▶ _WHAT NEEDS TO BE DONE_
Reproduce every record below exactly, with the pictures left out.

____________

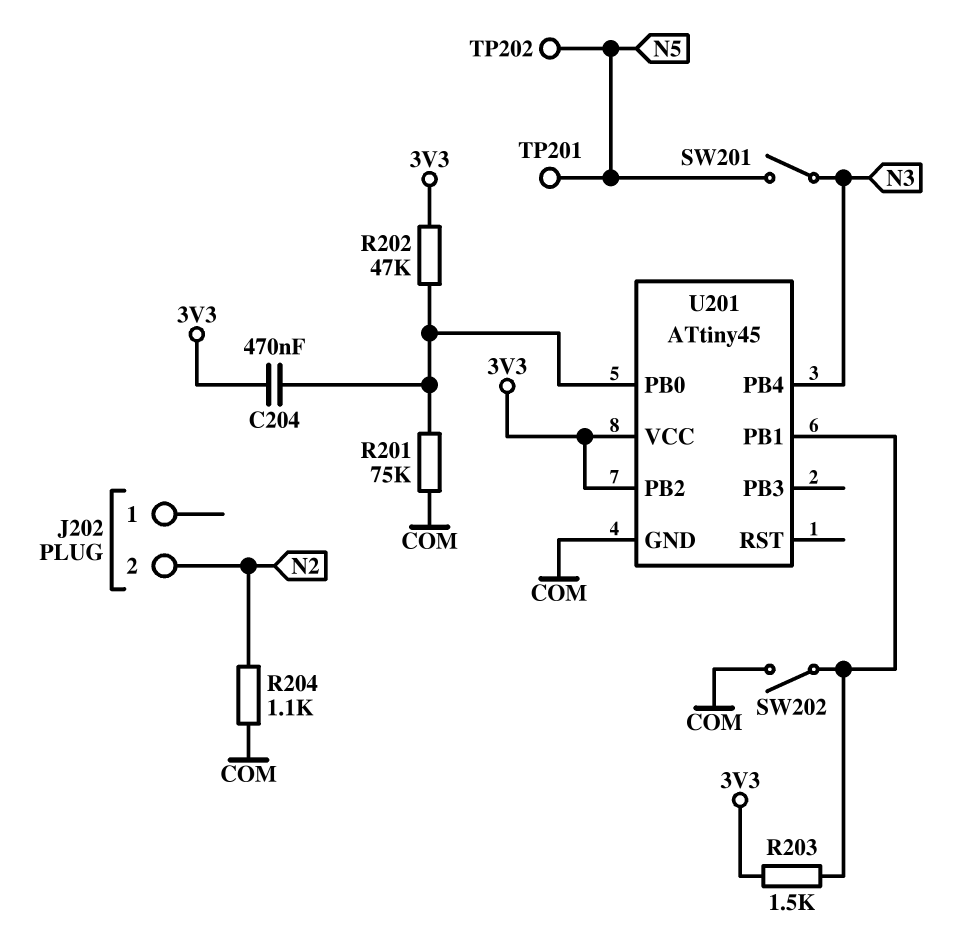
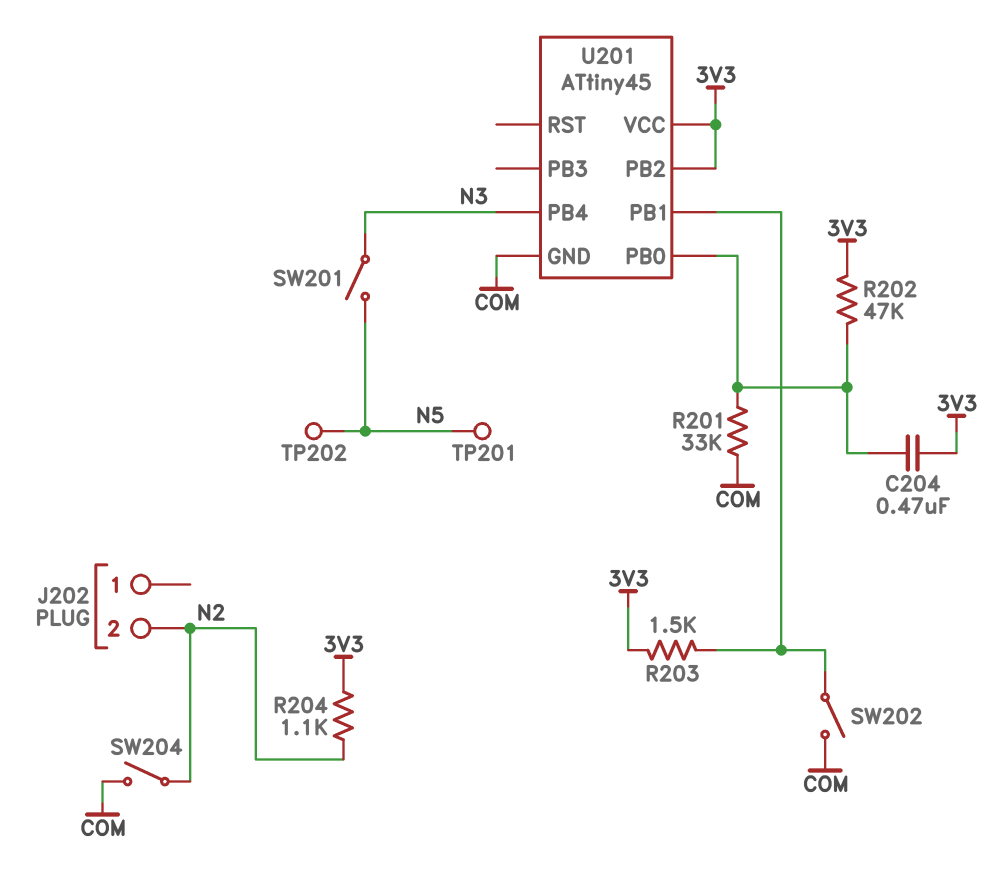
R201: 75k (COM, U201/PB0) -> 33k (COM, U201/PB0)
R204: 1.1k (COM, N2) -> 1.1k (3V3, N2)
SW204: none -> switch (COM, N2)

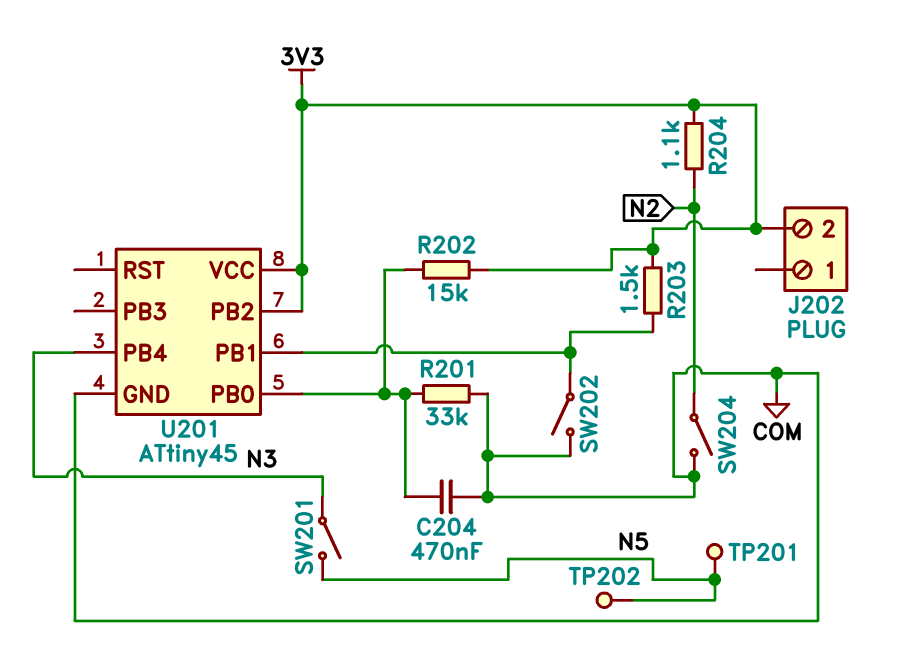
C204: 470nF (3V3, U201/PB0) -> 470nF (COM, U201/PB0)
J202 pin 2: N2 -> 3V3
R202: 47k (3V3, U201/PB0) -> 15k (3V3, U201/PB0)

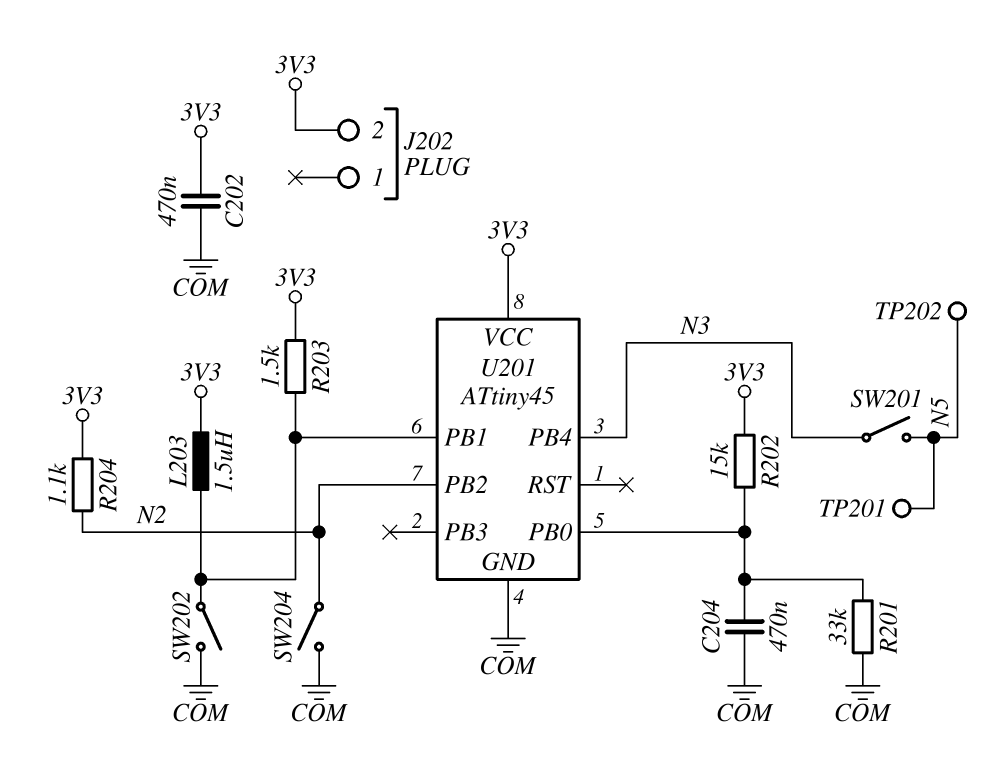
C202: none -> 470nF (3V3, COM)
L203: none -> 1.5uH (3V3, U201/PB1)
U201 pin PB2: 3V3 -> N2

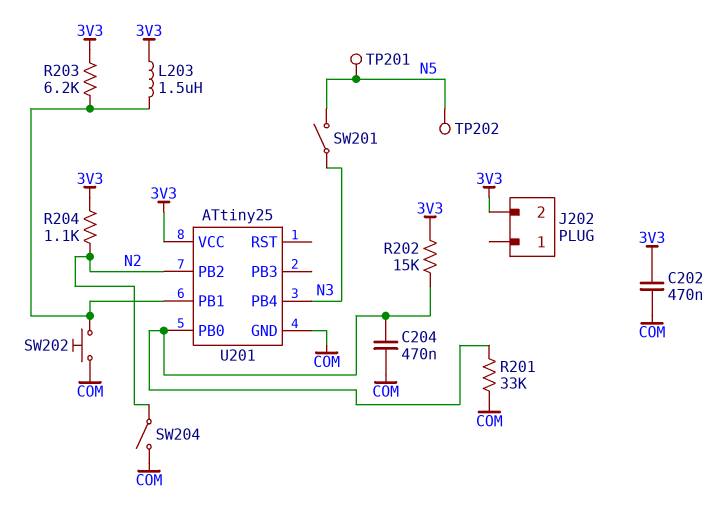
R203: 1.5k (3V3, U201/PB1) -> 6.2k (3V3, U201/PB1)
SW202: switch (COM, U201/PB1) -> button (COM, U201/PB1)
U201: ATtiny45 -> ATtiny25

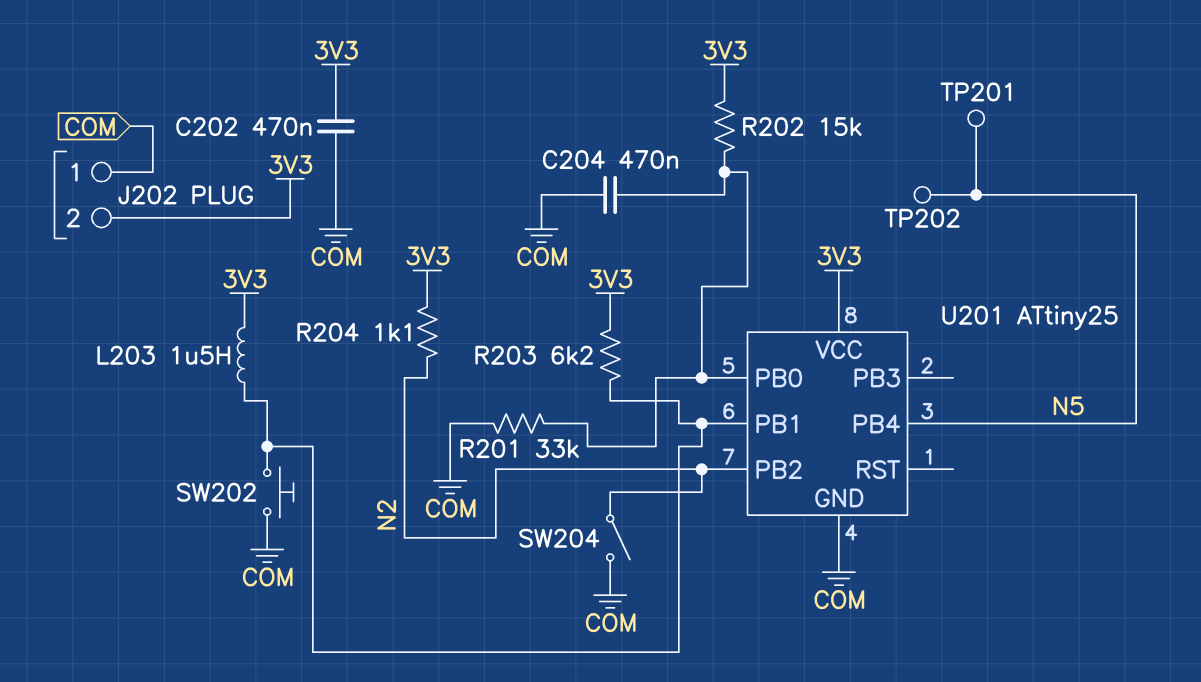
J202 pin 1: none -> COM
SW201: switch (N3, N5) -> none
U201 pin PB4: N3 -> N5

____________

▶ _SOLUTION TO THIS TASK_
R201: 75k (COM, U201/PB0) -> 33k (COM, U201/PB0)
R204: 1.1k (COM, N2) -> 1.1k (3V3, N2)
SW204: none -> switch (COM, N2)

C204: 470nF (3V3, U201/PB0) -> 470nF (COM, U201/PB0)
J202 pin 2: N2 -> 3V3
R202: 47k (3V3, U201/PB0) -> 15k (3V3, U201/PB0)

C202: none -> 470nF (3V3, COM)
L203: none -> 1.5uH (3V3, U201/PB1)
U201 pin PB2: 3V3 -> N2

R203: 1.5k (3V3, U201/PB1) -> 6.2k (3V3, U201/PB1)
SW202: switch (COM, U201/PB1) -> button (COM, U201/PB1)
U201: ATtiny45 -> ATtiny25

J202 pin 1: none -> COM
SW201: switch (N3, N5) -> none
U201 pin PB4: N3 -> N5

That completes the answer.